## BRIEF
Go through the data below and return each line containing the word "purple".

## RECORDS
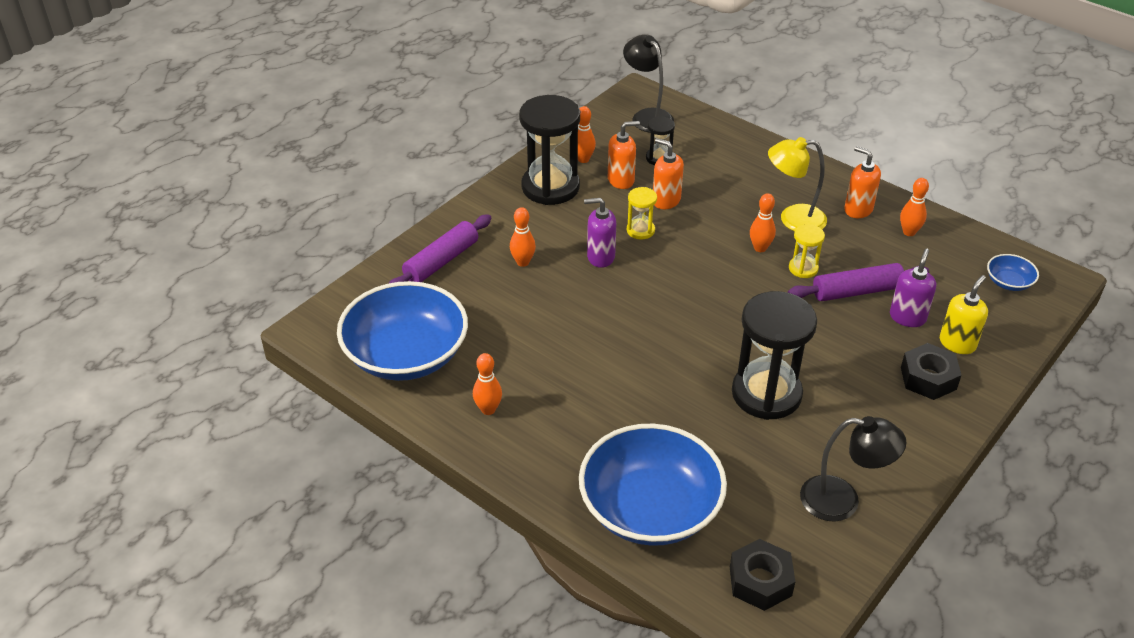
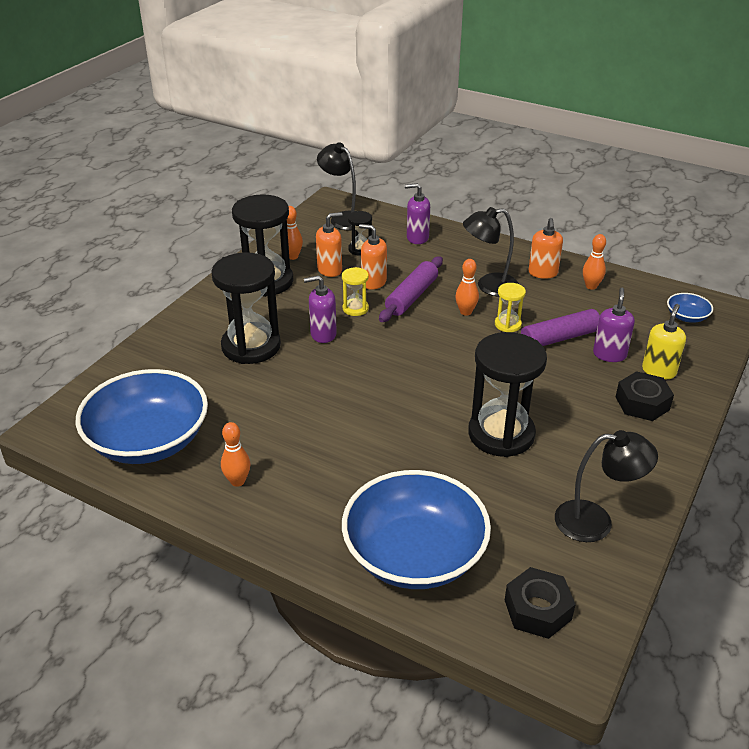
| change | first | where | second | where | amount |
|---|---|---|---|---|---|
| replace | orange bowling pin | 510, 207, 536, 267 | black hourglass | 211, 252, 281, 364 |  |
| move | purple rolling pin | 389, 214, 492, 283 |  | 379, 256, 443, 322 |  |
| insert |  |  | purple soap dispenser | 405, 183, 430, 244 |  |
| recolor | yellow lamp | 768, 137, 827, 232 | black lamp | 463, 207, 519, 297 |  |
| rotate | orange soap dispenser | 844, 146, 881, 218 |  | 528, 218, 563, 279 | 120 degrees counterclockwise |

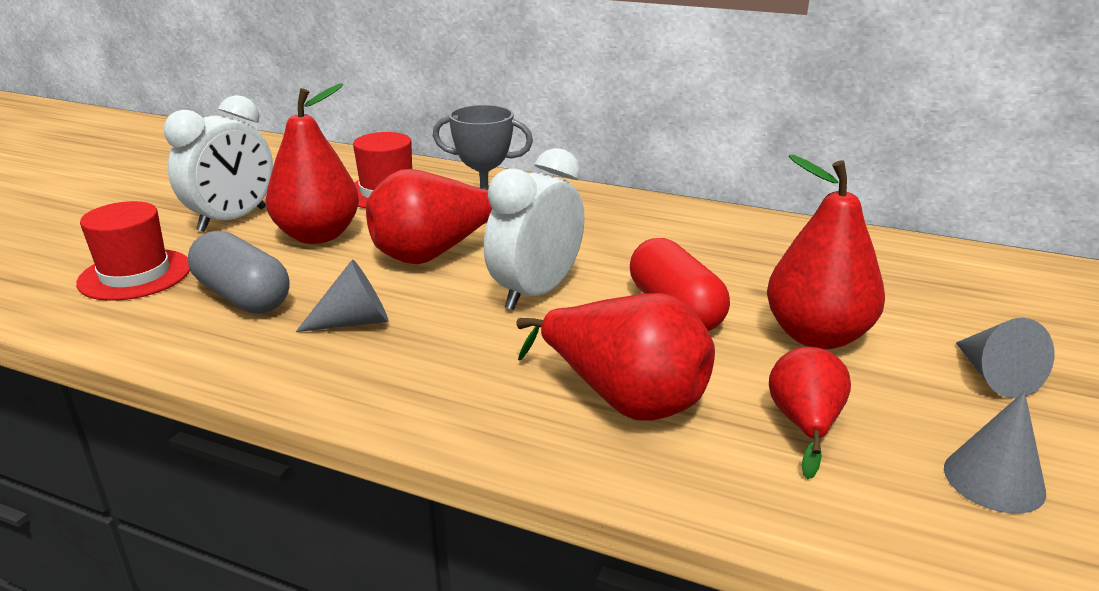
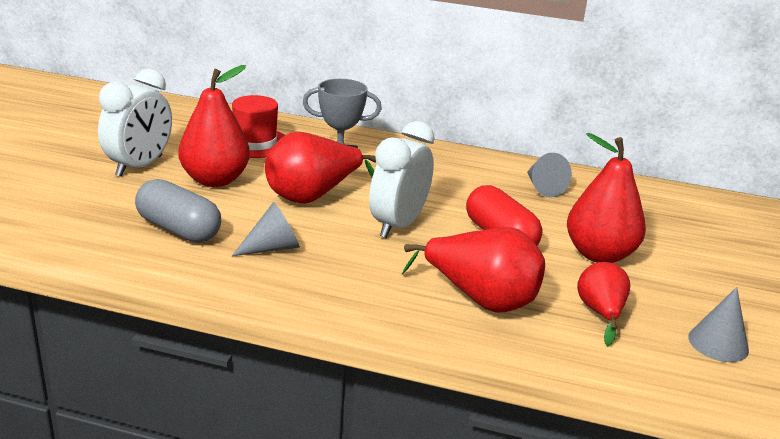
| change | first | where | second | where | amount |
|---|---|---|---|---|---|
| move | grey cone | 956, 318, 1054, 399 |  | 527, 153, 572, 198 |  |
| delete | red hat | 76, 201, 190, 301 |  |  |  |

## REPLY
| move | purple rolling pin | 389, 214, 492, 283 |  | 379, 256, 443, 322 |  |
| insert |  |  | purple soap dispenser | 405, 183, 430, 244 |  |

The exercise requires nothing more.